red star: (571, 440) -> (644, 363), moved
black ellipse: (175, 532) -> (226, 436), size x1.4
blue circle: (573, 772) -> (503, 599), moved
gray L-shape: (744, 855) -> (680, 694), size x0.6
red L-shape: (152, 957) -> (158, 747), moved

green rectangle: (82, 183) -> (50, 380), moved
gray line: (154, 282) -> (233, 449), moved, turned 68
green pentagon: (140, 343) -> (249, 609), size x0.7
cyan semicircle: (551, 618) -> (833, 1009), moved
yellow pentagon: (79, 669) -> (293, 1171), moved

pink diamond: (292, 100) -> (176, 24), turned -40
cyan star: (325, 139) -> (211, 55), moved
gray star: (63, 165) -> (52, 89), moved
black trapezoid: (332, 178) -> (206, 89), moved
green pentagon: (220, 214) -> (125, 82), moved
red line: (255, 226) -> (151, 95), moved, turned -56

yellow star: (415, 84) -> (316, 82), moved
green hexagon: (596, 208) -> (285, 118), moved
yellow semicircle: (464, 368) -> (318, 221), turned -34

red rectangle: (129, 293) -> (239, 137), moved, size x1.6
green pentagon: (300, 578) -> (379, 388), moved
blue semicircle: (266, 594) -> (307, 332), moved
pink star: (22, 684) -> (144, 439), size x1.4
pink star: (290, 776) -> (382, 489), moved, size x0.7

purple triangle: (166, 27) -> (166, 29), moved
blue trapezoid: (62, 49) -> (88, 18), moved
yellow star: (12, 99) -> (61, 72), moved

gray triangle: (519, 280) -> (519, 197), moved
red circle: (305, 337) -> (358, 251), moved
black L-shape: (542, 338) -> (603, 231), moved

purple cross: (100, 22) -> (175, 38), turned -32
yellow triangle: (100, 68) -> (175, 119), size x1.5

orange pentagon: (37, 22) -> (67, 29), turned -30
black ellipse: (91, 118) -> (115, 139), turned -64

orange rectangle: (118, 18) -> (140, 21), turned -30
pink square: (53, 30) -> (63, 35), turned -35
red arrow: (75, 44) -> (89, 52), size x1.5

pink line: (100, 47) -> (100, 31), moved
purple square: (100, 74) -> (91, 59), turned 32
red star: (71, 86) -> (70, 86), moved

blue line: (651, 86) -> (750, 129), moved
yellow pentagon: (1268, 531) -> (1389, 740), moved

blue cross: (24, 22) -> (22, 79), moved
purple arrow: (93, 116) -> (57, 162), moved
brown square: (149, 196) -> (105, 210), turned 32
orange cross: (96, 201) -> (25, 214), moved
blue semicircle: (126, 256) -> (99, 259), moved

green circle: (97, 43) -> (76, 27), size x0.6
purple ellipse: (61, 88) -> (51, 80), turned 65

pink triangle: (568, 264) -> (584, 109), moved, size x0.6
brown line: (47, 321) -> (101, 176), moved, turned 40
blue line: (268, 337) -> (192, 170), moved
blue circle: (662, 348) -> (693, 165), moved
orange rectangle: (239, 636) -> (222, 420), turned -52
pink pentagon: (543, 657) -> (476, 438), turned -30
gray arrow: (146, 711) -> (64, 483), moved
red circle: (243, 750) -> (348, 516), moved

Task goal >> Each record needs to be duplicated exactly.

Output >>
red star: (571, 440) -> (644, 363), moved
black ellipse: (175, 532) -> (226, 436), size x1.4
blue circle: (573, 772) -> (503, 599), moved
gray L-shape: (744, 855) -> (680, 694), size x0.6
red L-shape: (152, 957) -> (158, 747), moved

green rectangle: (82, 183) -> (50, 380), moved
gray line: (154, 282) -> (233, 449), moved, turned 68
green pentagon: (140, 343) -> (249, 609), size x0.7
cyan semicircle: (551, 618) -> (833, 1009), moved
yellow pentagon: (79, 669) -> (293, 1171), moved

pink diamond: (292, 100) -> (176, 24), turned -40
cyan star: (325, 139) -> (211, 55), moved
gray star: (63, 165) -> (52, 89), moved
black trapezoid: (332, 178) -> (206, 89), moved
green pentagon: (220, 214) -> (125, 82), moved
red line: (255, 226) -> (151, 95), moved, turned -56

yellow star: (415, 84) -> (316, 82), moved
green hexagon: (596, 208) -> (285, 118), moved
yellow semicircle: (464, 368) -> (318, 221), turned -34

red rectangle: (129, 293) -> (239, 137), moved, size x1.6
green pentagon: (300, 578) -> (379, 388), moved
blue semicircle: (266, 594) -> (307, 332), moved
pink star: (22, 684) -> (144, 439), size x1.4
pink star: (290, 776) -> (382, 489), moved, size x0.7

purple triangle: (166, 27) -> (166, 29), moved
blue trapezoid: (62, 49) -> (88, 18), moved
yellow star: (12, 99) -> (61, 72), moved

gray triangle: (519, 280) -> (519, 197), moved
red circle: (305, 337) -> (358, 251), moved
black L-shape: (542, 338) -> (603, 231), moved

purple cross: (100, 22) -> (175, 38), turned -32
yellow triangle: (100, 68) -> (175, 119), size x1.5

orange pentagon: (37, 22) -> (67, 29), turned -30
black ellipse: (91, 118) -> (115, 139), turned -64

orange rectangle: (118, 18) -> (140, 21), turned -30
pink square: (53, 30) -> (63, 35), turned -35
red arrow: (75, 44) -> (89, 52), size x1.5

pink line: (100, 47) -> (100, 31), moved
purple square: (100, 74) -> (91, 59), turned 32
red star: (71, 86) -> (70, 86), moved

blue line: (651, 86) -> (750, 129), moved
yellow pentagon: (1268, 531) -> (1389, 740), moved

blue cross: (24, 22) -> (22, 79), moved
purple arrow: (93, 116) -> (57, 162), moved
brown square: (149, 196) -> (105, 210), turned 32
orange cross: (96, 201) -> (25, 214), moved
blue semicircle: (126, 256) -> (99, 259), moved

green circle: (97, 43) -> (76, 27), size x0.6
purple ellipse: (61, 88) -> (51, 80), turned 65

pink triangle: (568, 264) -> (584, 109), moved, size x0.6
brown line: (47, 321) -> (101, 176), moved, turned 40
blue line: (268, 337) -> (192, 170), moved
blue circle: (662, 348) -> (693, 165), moved
orange rectangle: (239, 636) -> (222, 420), turned -52
pink pentagon: (543, 657) -> (476, 438), turned -30
gray arrow: (146, 711) -> (64, 483), moved
red circle: (243, 750) -> (348, 516), moved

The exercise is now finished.